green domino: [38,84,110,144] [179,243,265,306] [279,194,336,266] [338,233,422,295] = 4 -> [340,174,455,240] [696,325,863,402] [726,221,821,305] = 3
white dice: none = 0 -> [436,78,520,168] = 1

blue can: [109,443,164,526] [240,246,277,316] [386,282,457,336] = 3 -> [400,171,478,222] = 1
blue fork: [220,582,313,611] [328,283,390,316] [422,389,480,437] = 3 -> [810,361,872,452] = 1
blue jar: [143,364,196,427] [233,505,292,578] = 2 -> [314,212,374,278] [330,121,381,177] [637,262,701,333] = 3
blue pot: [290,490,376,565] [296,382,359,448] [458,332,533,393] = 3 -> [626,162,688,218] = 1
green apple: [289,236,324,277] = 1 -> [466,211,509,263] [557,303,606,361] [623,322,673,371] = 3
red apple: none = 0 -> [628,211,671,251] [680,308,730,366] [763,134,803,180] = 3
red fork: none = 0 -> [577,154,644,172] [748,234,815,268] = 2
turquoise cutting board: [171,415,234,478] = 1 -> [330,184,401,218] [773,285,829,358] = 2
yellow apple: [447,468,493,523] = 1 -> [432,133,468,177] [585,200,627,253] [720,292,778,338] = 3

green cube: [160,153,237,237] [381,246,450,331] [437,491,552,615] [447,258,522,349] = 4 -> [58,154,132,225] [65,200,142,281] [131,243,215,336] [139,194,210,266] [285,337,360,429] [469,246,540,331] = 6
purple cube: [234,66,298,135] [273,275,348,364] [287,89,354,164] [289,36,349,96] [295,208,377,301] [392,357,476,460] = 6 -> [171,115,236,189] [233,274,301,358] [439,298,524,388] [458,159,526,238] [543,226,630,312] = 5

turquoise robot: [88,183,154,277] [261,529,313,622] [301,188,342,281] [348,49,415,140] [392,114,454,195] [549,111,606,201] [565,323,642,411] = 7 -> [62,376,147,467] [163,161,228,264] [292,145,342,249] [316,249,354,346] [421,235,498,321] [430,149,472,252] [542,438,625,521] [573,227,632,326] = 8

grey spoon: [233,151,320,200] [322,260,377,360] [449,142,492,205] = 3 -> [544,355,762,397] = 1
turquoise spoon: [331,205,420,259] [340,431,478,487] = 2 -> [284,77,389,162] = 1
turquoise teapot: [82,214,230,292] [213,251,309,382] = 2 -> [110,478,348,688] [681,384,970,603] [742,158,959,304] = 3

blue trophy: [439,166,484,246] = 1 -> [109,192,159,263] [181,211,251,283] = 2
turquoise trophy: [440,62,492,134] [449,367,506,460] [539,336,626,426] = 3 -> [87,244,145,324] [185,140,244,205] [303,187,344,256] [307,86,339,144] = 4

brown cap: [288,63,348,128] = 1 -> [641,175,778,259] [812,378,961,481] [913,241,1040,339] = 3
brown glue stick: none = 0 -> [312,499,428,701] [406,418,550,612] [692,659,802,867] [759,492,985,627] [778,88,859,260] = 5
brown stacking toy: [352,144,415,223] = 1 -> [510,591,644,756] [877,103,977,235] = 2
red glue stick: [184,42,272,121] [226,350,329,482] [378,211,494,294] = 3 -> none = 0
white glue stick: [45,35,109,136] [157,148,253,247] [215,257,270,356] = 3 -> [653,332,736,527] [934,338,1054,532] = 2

□ □ □ □ □

• _Directive_: Some lines in the records may hold "cube"; state how many do, and give no more than that number.

• _Completed task_: 2